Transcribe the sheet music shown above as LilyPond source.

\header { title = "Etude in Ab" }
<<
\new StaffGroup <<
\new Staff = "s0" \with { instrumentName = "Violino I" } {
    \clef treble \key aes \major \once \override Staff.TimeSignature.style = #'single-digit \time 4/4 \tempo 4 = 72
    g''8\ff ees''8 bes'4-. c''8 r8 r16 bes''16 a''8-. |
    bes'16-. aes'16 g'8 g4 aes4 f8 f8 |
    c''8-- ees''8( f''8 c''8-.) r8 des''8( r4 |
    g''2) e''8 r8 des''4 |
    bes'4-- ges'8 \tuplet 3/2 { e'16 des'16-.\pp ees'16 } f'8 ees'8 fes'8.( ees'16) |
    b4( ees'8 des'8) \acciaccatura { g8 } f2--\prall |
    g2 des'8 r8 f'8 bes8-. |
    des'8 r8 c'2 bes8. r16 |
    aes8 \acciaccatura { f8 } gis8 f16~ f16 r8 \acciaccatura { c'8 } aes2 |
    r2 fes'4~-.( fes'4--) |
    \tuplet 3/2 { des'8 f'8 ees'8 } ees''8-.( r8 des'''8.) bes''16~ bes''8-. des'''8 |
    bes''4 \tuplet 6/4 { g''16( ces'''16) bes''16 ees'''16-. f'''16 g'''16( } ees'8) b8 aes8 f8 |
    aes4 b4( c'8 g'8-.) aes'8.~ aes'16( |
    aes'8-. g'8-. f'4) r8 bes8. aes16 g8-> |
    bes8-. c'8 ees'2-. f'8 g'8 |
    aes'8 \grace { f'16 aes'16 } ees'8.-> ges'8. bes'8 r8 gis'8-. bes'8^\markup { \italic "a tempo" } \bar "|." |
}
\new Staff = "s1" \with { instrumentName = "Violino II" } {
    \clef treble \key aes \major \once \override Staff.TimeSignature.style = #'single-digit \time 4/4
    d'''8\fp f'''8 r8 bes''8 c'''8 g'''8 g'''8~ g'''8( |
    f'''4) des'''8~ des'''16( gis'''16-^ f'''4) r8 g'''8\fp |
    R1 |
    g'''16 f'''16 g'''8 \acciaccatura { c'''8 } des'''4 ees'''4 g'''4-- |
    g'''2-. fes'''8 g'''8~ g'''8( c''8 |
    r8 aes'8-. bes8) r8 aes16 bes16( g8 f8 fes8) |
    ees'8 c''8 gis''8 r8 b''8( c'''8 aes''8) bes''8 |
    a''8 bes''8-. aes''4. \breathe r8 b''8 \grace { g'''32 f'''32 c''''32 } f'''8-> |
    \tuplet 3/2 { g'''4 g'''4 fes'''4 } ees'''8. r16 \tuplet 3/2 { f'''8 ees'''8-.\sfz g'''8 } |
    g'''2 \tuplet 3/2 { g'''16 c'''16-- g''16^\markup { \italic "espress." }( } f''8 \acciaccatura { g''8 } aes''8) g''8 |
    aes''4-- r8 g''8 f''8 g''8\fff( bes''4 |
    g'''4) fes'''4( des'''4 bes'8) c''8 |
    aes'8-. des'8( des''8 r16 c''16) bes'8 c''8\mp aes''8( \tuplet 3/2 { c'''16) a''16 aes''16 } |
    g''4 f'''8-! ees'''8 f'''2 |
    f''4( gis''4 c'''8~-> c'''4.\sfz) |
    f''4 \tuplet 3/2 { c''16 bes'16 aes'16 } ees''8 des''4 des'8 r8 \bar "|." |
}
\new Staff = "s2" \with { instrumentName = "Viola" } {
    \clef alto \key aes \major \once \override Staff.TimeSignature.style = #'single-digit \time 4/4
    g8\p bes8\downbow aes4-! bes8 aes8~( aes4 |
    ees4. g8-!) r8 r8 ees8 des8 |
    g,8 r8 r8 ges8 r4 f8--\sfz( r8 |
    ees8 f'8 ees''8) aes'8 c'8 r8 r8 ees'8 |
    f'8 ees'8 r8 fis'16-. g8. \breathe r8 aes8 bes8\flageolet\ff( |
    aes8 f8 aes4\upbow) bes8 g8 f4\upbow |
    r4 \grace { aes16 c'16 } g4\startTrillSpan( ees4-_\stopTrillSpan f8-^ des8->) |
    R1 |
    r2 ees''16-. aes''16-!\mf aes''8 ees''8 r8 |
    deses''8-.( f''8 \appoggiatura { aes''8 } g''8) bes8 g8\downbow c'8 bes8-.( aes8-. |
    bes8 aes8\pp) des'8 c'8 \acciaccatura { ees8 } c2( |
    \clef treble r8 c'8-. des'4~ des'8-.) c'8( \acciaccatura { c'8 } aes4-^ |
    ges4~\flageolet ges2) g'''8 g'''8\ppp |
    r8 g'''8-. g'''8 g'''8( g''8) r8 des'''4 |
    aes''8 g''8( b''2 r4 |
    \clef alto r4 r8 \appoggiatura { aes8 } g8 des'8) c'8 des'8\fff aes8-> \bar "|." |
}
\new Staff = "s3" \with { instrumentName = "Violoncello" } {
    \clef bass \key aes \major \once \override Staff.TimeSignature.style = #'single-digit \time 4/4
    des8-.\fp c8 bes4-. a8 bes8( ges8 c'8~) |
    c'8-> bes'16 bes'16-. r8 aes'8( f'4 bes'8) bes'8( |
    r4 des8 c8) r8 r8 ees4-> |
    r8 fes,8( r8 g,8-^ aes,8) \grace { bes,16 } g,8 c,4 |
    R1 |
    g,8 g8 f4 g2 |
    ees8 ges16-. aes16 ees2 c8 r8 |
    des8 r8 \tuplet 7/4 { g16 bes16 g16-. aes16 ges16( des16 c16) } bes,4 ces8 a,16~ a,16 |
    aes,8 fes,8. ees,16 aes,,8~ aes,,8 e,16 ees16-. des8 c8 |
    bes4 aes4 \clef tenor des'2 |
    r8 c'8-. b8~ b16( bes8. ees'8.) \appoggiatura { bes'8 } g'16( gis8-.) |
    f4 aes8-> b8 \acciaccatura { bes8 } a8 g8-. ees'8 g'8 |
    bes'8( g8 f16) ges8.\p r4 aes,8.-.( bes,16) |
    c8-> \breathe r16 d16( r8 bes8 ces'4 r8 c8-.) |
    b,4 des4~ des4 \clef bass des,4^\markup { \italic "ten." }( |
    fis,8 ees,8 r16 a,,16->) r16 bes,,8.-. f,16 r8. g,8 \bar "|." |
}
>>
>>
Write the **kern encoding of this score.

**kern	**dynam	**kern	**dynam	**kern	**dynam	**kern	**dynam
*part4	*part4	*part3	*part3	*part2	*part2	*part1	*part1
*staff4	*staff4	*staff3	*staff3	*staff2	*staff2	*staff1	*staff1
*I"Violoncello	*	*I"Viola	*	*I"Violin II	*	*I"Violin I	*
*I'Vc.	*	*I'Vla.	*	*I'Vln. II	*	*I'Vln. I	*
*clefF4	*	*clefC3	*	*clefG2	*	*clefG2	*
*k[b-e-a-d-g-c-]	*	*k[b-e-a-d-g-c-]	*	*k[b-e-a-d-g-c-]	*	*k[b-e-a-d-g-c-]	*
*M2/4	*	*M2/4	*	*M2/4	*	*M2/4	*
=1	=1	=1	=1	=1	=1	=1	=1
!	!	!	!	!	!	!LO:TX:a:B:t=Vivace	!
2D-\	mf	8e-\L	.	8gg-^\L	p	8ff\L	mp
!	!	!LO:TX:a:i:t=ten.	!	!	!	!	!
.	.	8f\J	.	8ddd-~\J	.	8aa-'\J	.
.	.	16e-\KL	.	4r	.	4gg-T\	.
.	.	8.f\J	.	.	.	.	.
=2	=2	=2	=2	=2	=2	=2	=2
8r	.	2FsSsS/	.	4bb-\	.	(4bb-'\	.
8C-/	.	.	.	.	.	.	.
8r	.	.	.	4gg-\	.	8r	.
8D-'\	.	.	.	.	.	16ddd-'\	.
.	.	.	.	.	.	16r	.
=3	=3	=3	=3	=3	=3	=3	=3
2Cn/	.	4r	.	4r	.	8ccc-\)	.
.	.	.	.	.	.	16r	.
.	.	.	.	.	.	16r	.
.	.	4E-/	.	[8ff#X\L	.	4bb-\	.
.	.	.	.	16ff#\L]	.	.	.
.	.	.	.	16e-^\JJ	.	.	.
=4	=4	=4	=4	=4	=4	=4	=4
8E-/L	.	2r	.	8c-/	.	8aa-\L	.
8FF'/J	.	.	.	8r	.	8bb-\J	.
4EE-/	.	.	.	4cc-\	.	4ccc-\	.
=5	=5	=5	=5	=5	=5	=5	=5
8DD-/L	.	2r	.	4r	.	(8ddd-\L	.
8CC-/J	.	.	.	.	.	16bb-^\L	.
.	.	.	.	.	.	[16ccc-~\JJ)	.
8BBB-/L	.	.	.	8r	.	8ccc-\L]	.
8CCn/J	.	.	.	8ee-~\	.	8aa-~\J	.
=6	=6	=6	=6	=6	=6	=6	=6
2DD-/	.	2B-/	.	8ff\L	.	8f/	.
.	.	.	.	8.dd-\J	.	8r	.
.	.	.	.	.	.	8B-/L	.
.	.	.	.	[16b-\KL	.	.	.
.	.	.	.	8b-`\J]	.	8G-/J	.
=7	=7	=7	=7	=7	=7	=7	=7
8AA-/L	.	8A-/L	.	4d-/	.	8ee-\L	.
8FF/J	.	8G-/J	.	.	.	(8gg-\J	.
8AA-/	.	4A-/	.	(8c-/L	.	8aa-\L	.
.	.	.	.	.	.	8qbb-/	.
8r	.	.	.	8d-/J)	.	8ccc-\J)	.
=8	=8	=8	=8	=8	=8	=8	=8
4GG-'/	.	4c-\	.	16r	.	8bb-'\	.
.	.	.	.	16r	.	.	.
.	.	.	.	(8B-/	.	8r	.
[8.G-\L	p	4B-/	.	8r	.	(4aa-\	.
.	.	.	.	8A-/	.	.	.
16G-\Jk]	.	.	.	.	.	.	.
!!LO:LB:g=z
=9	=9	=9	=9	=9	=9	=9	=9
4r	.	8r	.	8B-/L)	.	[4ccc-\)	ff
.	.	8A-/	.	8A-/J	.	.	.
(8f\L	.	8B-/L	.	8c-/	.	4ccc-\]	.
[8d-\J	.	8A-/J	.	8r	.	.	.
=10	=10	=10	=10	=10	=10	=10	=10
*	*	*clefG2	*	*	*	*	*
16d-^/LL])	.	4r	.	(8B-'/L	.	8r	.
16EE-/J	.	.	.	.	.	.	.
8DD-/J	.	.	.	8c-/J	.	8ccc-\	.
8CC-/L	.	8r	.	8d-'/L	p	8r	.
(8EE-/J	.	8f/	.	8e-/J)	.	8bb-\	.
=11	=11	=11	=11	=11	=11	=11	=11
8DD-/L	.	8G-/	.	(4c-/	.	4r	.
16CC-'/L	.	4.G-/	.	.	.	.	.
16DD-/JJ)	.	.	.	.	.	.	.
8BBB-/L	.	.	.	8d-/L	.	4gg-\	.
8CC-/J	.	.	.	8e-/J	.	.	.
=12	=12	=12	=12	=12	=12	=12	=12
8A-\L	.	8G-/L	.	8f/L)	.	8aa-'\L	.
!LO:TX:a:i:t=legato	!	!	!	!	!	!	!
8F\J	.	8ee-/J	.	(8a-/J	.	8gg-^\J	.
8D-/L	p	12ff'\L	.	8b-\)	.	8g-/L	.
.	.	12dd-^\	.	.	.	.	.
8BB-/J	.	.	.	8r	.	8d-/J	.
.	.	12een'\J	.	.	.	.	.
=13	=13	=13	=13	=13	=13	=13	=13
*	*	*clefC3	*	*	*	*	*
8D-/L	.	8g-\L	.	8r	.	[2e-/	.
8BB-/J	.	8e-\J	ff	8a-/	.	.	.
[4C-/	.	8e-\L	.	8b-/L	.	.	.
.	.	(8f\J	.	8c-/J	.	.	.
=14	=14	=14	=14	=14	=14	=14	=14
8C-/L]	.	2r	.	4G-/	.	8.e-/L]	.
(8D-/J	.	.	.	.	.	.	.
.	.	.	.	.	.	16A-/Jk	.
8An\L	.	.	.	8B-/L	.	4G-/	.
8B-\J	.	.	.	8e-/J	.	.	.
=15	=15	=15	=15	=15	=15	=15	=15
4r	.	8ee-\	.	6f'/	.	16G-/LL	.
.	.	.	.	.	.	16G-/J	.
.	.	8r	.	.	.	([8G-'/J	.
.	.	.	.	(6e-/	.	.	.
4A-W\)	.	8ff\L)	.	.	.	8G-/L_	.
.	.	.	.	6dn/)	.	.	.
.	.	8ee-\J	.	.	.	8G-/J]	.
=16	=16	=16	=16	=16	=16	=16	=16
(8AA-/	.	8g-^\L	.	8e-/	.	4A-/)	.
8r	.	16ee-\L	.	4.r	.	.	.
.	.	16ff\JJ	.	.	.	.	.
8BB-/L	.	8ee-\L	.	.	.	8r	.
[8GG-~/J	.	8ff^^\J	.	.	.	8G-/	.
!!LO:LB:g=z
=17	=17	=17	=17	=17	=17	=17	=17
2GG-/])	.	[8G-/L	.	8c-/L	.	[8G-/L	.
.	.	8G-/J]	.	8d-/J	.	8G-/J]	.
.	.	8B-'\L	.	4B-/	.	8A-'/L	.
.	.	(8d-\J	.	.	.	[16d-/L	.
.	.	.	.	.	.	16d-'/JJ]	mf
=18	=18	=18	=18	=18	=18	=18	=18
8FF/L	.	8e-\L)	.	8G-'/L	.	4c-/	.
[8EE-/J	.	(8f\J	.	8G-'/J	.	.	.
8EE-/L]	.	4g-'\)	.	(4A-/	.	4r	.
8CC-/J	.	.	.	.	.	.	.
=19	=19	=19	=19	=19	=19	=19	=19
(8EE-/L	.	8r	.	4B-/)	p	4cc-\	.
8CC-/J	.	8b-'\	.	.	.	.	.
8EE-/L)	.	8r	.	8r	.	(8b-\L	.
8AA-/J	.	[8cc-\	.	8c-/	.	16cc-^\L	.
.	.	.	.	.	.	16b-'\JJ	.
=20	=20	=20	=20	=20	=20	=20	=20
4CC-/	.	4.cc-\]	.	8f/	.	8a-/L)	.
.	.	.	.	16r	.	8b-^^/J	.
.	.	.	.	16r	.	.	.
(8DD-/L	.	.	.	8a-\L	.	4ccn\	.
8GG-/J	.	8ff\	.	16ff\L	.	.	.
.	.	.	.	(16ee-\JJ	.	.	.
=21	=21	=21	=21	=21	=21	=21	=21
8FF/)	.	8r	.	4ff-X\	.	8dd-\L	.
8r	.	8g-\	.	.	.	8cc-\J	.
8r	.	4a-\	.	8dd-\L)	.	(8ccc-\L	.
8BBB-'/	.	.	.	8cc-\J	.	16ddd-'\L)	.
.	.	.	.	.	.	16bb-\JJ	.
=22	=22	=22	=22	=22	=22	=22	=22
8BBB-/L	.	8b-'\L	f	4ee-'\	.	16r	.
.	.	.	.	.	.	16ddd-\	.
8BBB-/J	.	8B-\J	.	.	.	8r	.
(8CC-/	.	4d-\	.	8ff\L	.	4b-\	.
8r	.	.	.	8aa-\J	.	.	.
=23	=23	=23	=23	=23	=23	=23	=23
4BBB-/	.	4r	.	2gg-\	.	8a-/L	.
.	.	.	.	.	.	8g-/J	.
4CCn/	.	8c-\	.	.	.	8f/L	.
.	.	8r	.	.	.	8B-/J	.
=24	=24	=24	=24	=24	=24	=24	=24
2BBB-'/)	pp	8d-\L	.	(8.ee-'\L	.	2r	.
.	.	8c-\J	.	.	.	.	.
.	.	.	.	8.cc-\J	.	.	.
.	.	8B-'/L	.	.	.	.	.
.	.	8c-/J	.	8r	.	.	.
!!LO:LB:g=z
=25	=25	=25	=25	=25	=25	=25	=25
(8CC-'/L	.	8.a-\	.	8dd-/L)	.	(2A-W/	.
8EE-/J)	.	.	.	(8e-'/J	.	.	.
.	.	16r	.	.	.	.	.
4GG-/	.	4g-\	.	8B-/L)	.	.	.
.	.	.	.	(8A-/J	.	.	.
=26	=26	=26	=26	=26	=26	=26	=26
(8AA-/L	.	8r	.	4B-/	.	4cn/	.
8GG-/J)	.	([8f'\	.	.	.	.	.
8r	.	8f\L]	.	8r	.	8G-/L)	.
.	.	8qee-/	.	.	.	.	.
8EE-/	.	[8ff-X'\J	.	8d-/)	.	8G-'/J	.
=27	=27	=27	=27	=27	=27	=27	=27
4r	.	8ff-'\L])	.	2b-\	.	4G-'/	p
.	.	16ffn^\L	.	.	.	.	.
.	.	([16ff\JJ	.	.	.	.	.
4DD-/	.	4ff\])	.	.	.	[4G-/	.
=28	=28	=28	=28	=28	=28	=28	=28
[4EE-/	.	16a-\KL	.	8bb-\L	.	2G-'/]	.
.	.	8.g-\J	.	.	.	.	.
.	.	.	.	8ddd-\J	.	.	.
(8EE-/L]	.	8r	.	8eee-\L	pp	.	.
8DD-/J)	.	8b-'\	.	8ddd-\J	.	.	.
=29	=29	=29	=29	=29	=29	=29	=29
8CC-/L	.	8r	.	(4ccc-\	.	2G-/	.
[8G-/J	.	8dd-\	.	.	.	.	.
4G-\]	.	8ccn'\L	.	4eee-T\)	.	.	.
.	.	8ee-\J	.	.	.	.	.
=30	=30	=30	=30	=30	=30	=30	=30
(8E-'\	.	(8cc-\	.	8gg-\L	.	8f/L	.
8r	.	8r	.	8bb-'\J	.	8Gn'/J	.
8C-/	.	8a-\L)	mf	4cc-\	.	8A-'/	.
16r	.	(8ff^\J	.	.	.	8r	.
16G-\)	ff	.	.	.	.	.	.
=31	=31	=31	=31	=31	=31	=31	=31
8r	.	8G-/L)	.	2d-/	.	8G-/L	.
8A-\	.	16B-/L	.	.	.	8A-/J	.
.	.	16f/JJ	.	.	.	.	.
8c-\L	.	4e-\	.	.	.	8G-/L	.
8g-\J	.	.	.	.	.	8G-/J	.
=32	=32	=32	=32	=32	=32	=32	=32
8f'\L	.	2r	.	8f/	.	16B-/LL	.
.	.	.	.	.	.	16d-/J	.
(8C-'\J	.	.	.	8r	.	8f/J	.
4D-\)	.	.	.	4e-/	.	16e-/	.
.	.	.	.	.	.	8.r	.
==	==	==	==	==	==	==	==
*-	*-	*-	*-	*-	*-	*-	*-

---------------

# [TASK DETAILS]
Which lines in the listing above contain the string "breathe"? Pull out each of them in full, matching case exactly.

# [TASK RESPONSE]
    a''8 bes''8-. aes''4. \breathe r8 b''8 \grace { g'''32 f'''32 c''''32 } f'''8-> |
    f'8 ees'8 r8 fis'16-. g8. \breathe r8 aes8 bes8\flageolet\ff( |
    c8-> \breathe r16 d16( r8 bes8 ces'4 r8 c8-.) |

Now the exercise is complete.